::: Provided records

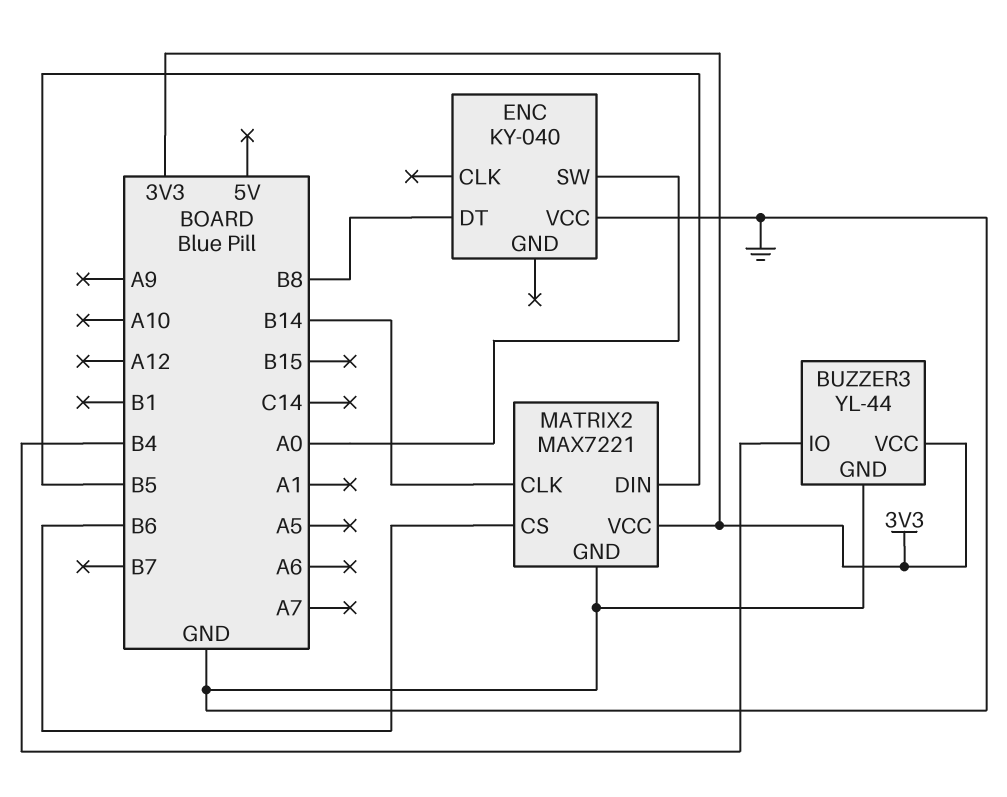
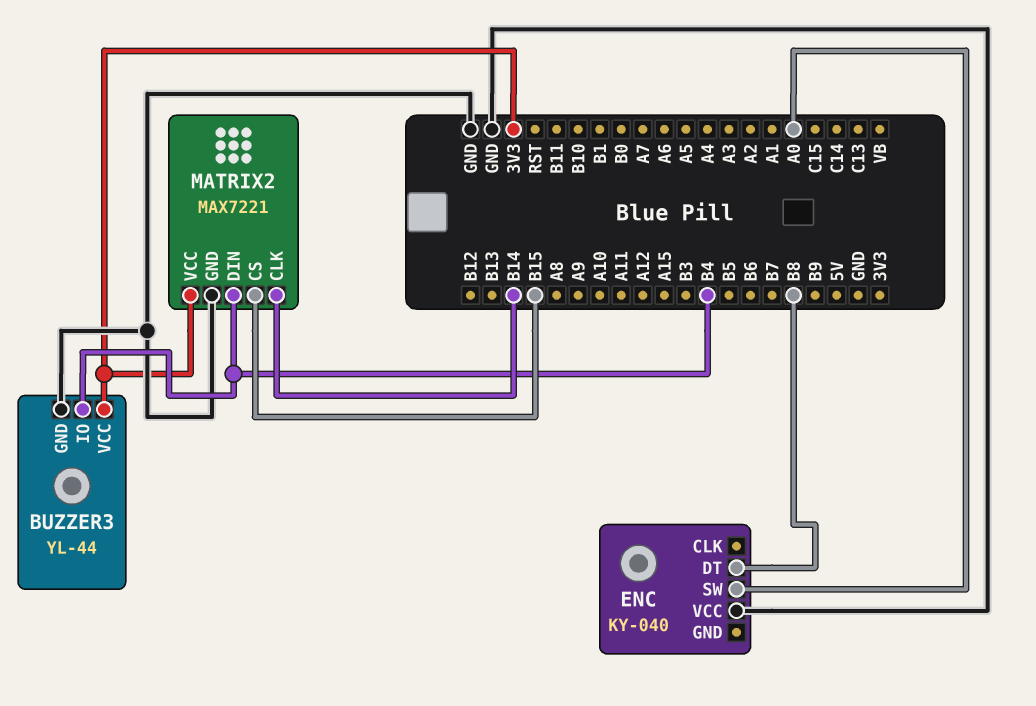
MATRIX2 pin CS: B6 -> B15
MATRIX2 pin DIN: B5 -> B4

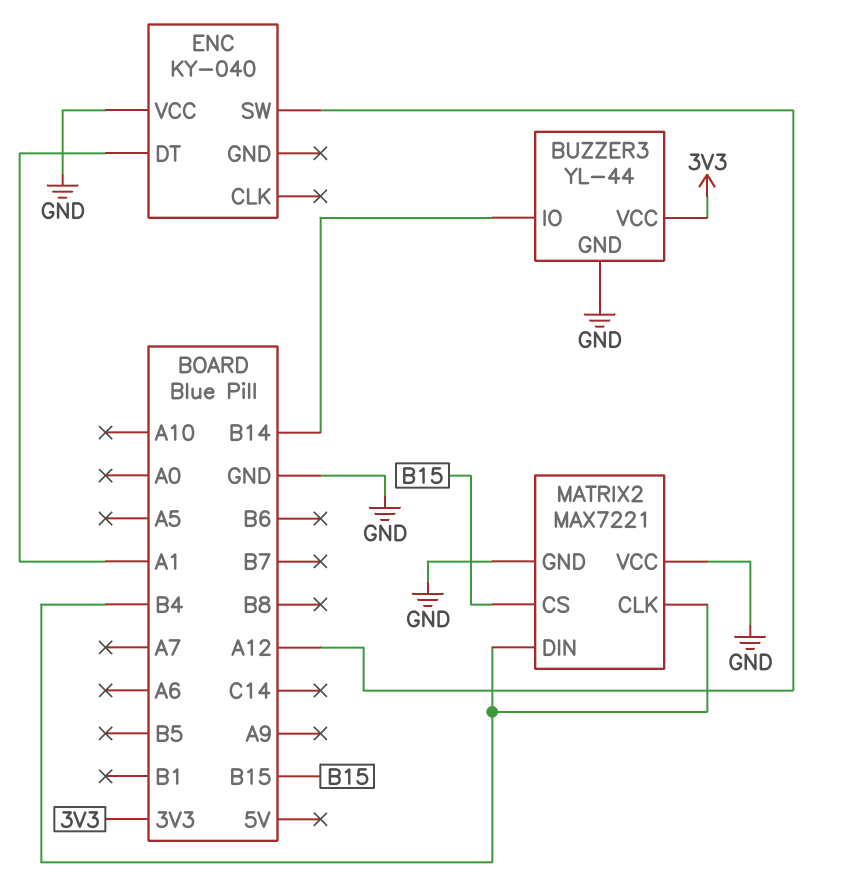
BUZZER3 pin IO: B4 -> B14
ENC pin DT: B8 -> A1
ENC pin SW: A0 -> A12
MATRIX2 pin CLK: B14 -> B4
MATRIX2 pin VCC: 3V3 -> GND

::::::

Work required: Return every entry word for word, minus the pictures.

Your solution:
MATRIX2 pin CS: B6 -> B15
MATRIX2 pin DIN: B5 -> B4

BUZZER3 pin IO: B4 -> B14
ENC pin DT: B8 -> A1
ENC pin SW: A0 -> A12
MATRIX2 pin CLK: B14 -> B4
MATRIX2 pin VCC: 3V3 -> GND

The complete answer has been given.